[Scene comparison data]
::::::

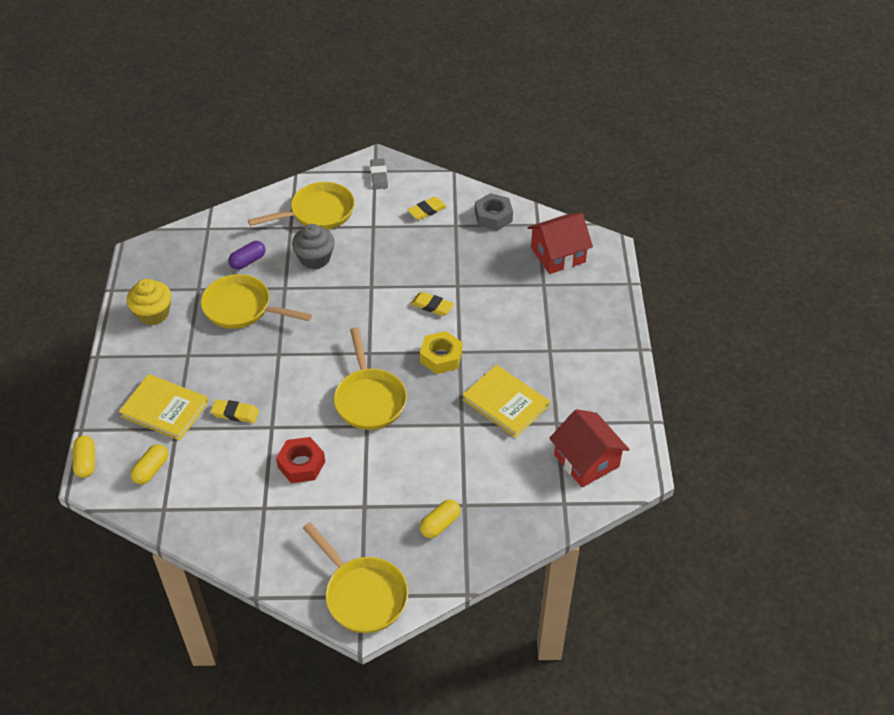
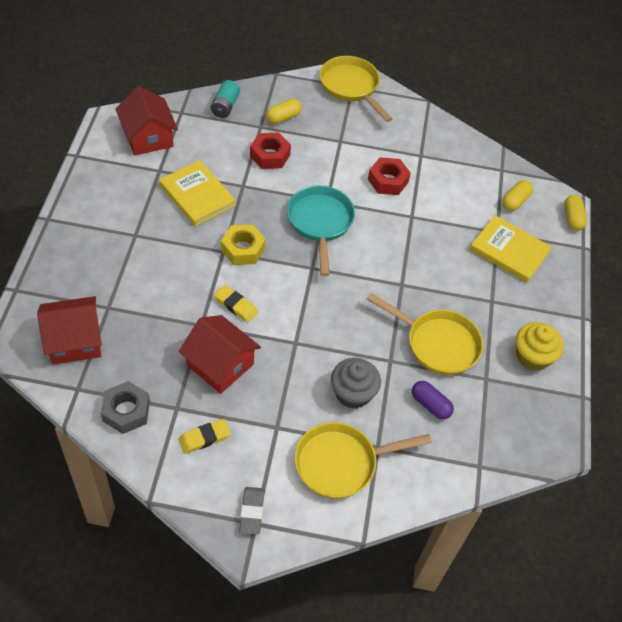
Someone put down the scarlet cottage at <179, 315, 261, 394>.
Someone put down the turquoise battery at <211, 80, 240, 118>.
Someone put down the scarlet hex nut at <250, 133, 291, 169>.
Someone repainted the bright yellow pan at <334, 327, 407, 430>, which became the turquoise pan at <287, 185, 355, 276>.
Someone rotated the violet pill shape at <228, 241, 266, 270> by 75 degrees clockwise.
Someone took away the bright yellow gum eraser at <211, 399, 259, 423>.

::::::

● Task objective:
I'd like every record above written out again exactly, without the pictures.

● Output of the task:
Someone put down the scarlet cottage at <179, 315, 261, 394>.
Someone put down the turquoise battery at <211, 80, 240, 118>.
Someone put down the scarlet hex nut at <250, 133, 291, 169>.
Someone repainted the bright yellow pan at <334, 327, 407, 430>, which became the turquoise pan at <287, 185, 355, 276>.
Someone rotated the violet pill shape at <228, 241, 266, 270> by 75 degrees clockwise.
Someone took away the bright yellow gum eraser at <211, 399, 259, 423>.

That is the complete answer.